───── Source records
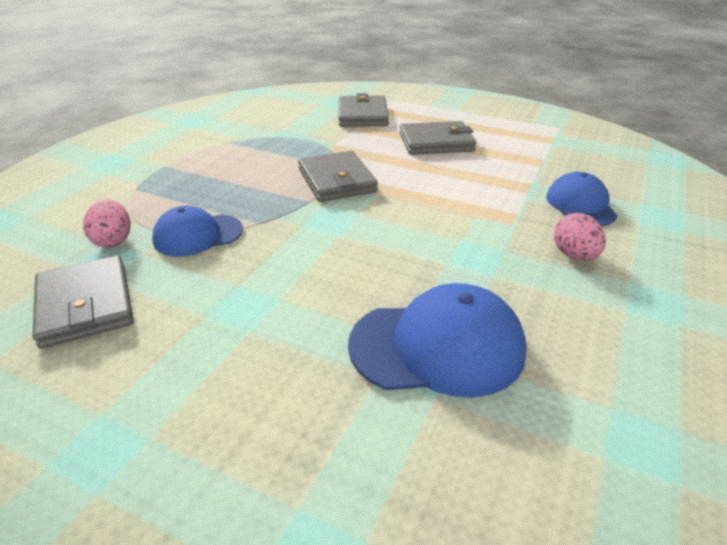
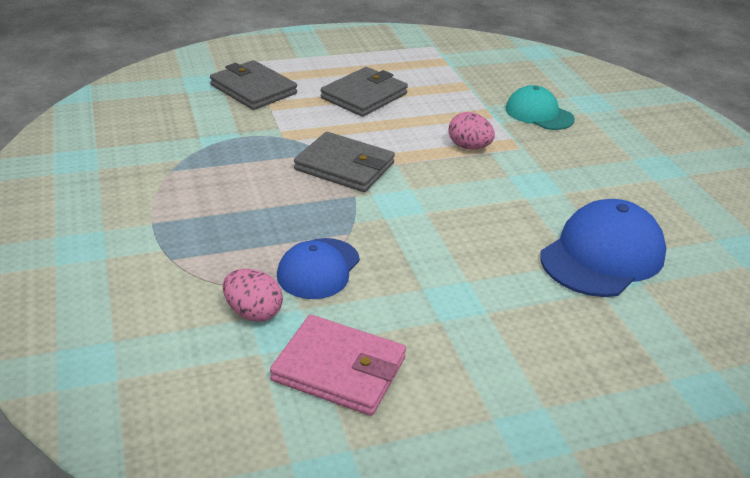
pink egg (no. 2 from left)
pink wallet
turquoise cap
──────────
───── Source records
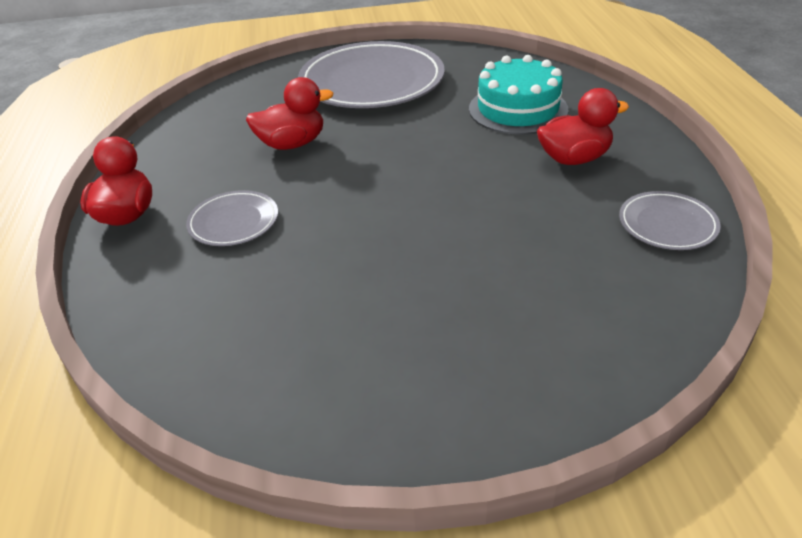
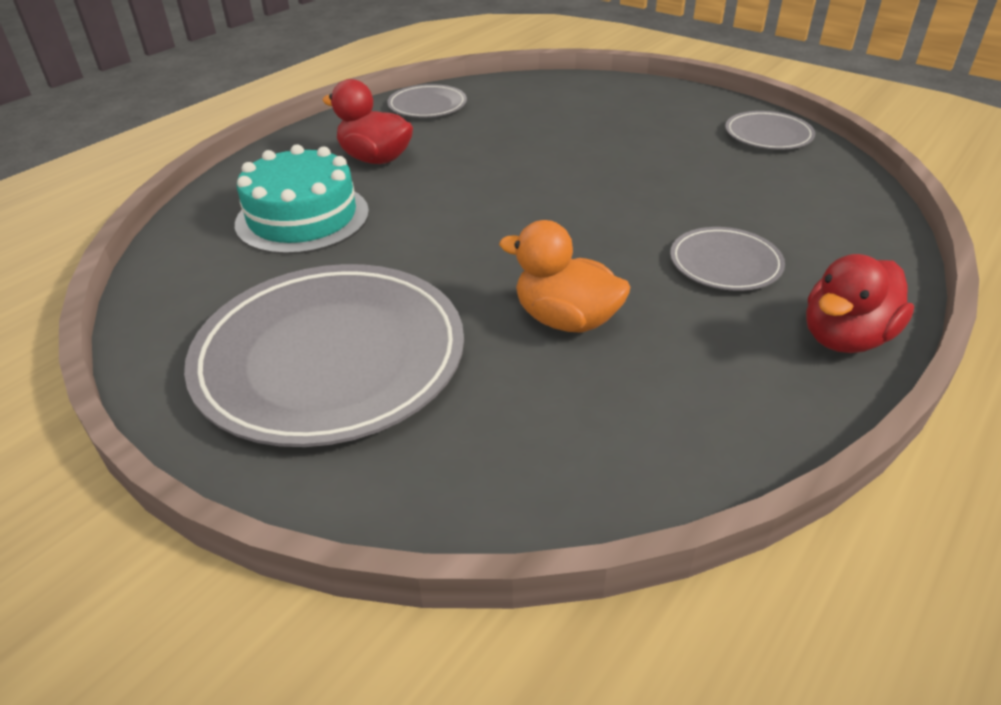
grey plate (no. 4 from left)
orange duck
──────────
───── Source records
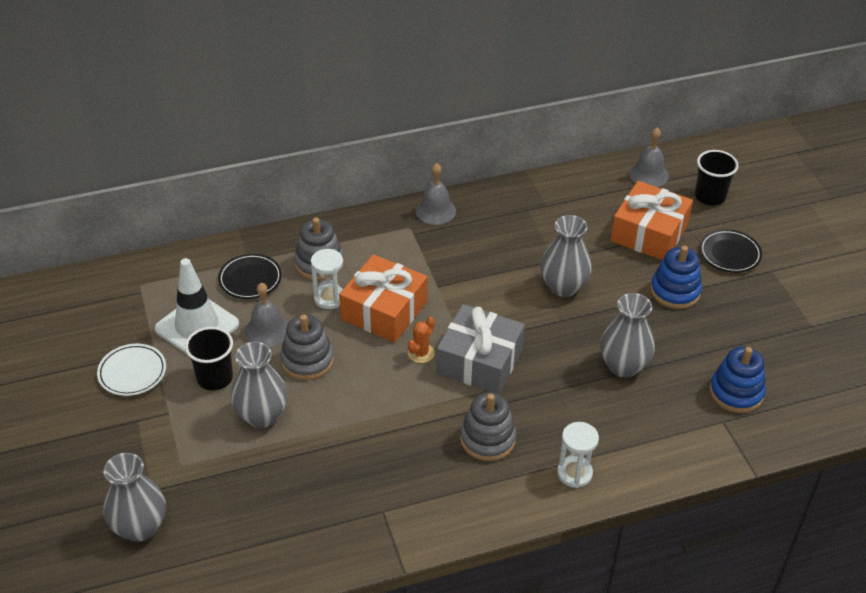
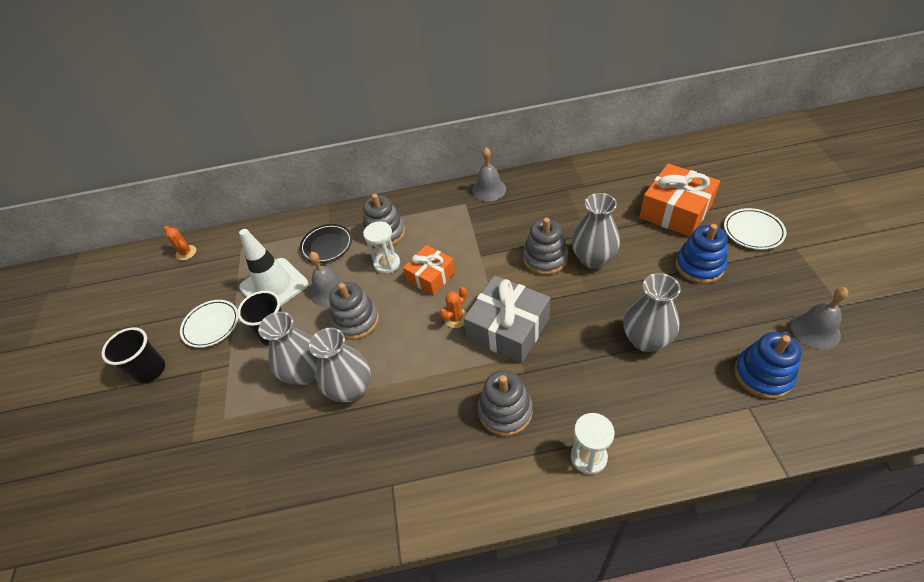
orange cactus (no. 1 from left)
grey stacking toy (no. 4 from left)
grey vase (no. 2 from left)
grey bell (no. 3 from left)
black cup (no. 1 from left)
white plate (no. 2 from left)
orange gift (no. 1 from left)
──────────
> **Task details**: In the entries above, find the line with "black cup (no. 1 from left)" and the line with "orange gift (no. 1 from left)", then set down exactly those two and every line between them, nothing else.

> **Task solution**:
black cup (no. 1 from left)
white plate (no. 2 from left)
orange gift (no. 1 from left)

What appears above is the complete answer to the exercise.